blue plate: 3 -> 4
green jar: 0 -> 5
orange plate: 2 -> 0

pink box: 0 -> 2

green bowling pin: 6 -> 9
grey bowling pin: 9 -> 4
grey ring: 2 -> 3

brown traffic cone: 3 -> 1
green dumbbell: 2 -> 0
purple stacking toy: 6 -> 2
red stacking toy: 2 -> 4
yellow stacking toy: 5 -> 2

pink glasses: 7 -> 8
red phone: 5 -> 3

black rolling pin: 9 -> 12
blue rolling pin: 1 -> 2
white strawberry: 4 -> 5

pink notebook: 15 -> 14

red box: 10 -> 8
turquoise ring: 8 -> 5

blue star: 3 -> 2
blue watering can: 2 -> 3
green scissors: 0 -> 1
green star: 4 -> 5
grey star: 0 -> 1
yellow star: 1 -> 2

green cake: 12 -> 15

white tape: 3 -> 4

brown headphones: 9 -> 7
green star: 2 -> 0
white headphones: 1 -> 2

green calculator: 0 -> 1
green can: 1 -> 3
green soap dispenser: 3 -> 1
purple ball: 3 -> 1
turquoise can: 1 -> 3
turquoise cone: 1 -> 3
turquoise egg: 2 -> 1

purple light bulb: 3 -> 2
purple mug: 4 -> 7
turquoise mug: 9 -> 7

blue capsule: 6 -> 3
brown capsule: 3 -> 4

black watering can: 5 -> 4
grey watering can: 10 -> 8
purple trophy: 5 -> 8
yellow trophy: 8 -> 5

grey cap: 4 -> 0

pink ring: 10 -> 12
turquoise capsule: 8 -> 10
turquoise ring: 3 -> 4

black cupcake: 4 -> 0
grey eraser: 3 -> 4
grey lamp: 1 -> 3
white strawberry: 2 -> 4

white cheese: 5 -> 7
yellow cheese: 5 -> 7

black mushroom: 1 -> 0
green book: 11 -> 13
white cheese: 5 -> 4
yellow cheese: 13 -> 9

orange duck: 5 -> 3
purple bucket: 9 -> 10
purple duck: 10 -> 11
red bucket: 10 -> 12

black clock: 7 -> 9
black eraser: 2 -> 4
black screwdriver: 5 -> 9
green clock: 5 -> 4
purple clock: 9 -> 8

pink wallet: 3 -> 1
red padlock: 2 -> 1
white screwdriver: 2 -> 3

▶ _Aim of the exercise_
Your output is to be the lines of the listing, exact and complete, starting at the first and ending with the line that contains "red box: 10 -> 8".

▶ _Result for this task_
blue plate: 3 -> 4
green jar: 0 -> 5
orange plate: 2 -> 0

pink box: 0 -> 2

green bowling pin: 6 -> 9
grey bowling pin: 9 -> 4
grey ring: 2 -> 3

brown traffic cone: 3 -> 1
green dumbbell: 2 -> 0
purple stacking toy: 6 -> 2
red stacking toy: 2 -> 4
yellow stacking toy: 5 -> 2

pink glasses: 7 -> 8
red phone: 5 -> 3

black rolling pin: 9 -> 12
blue rolling pin: 1 -> 2
white strawberry: 4 -> 5

pink notebook: 15 -> 14

red box: 10 -> 8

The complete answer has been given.